Object state comparisons
________________________________________

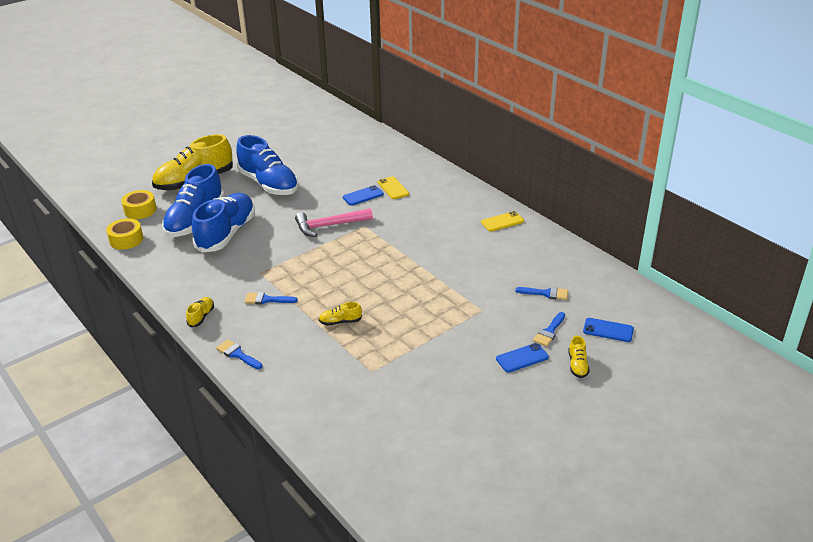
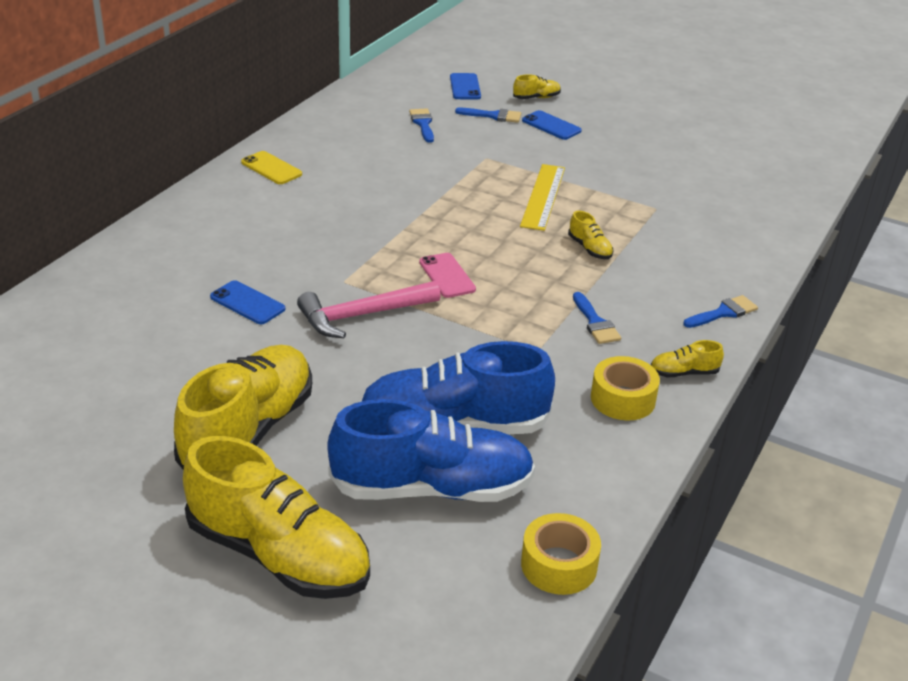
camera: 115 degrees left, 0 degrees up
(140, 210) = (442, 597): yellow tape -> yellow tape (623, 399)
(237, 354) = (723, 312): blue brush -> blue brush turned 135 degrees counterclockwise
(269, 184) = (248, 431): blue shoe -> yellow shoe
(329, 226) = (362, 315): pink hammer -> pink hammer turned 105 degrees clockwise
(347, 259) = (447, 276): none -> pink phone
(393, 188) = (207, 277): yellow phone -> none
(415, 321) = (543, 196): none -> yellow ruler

________________________________________

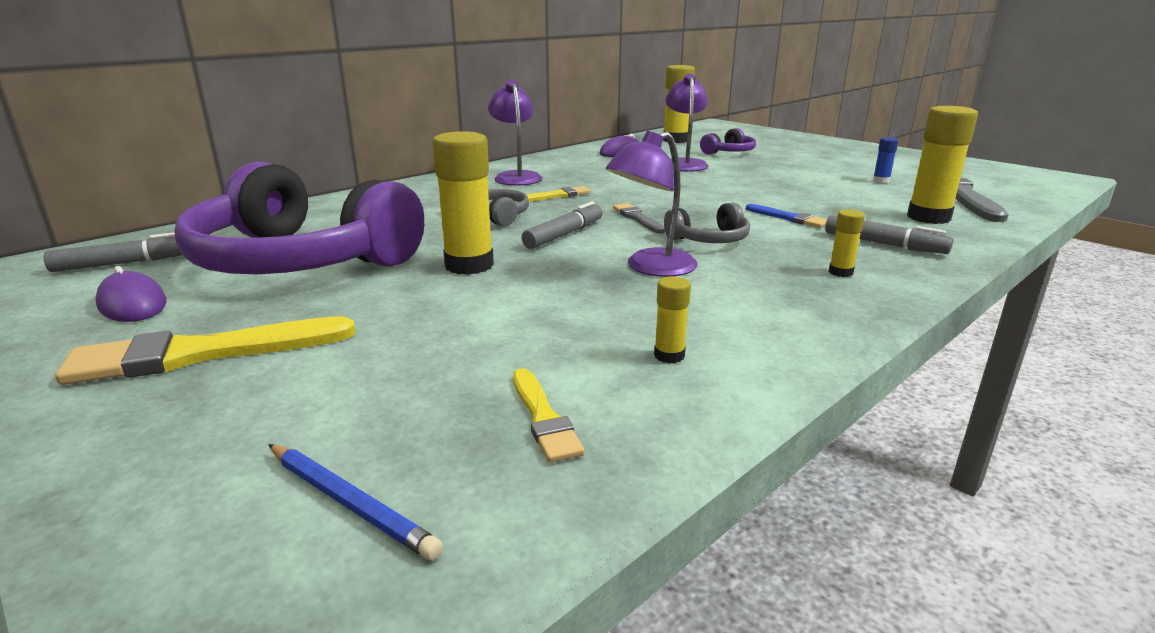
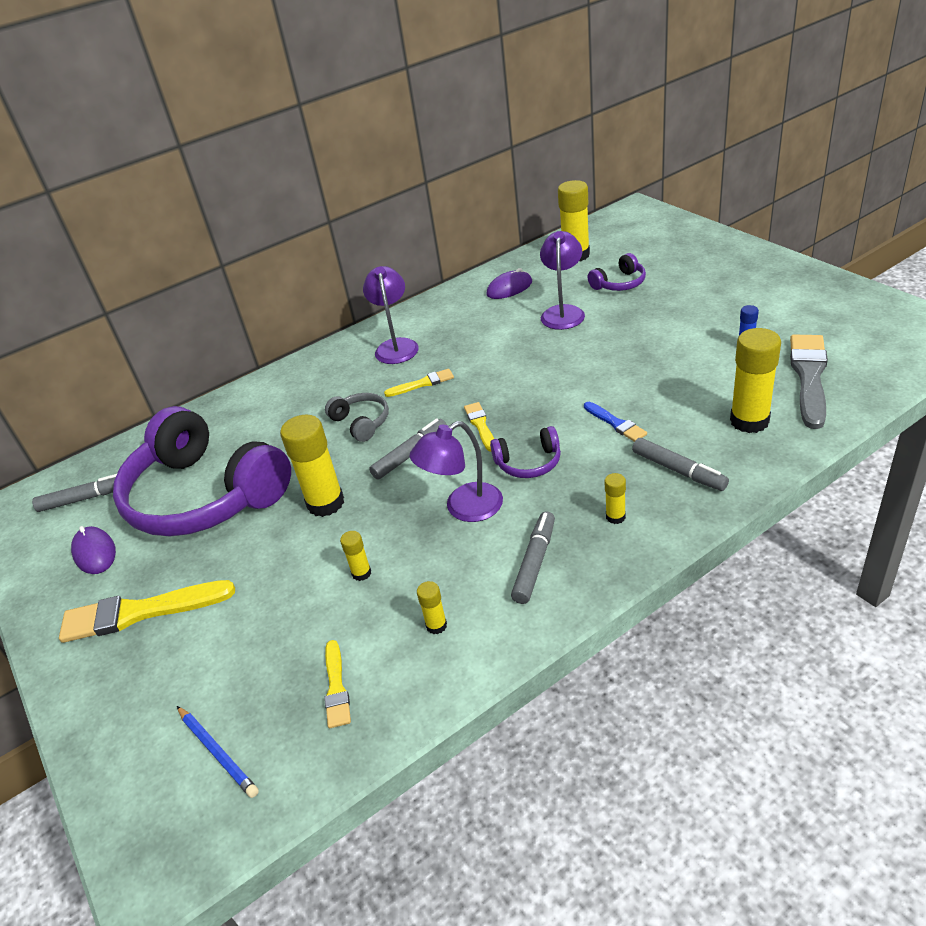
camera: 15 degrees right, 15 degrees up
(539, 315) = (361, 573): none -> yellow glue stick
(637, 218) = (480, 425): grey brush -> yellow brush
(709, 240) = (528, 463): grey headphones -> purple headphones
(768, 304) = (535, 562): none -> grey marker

________________________________________

(Exercise instructions)
The stretch of entries above that starts with the line containing "camera: 115 degrees left, 0 degrees up" and goes on through the line containing "(415, 321) = (543, 196): none -> yellow ruler" is to be transcribed exactly, and no other line is to be transcribed.

(Solution)
camera: 115 degrees left, 0 degrees up
(140, 210) = (442, 597): yellow tape -> yellow tape (623, 399)
(237, 354) = (723, 312): blue brush -> blue brush turned 135 degrees counterclockwise
(269, 184) = (248, 431): blue shoe -> yellow shoe
(329, 226) = (362, 315): pink hammer -> pink hammer turned 105 degrees clockwise
(347, 259) = (447, 276): none -> pink phone
(393, 188) = (207, 277): yellow phone -> none
(415, 321) = (543, 196): none -> yellow ruler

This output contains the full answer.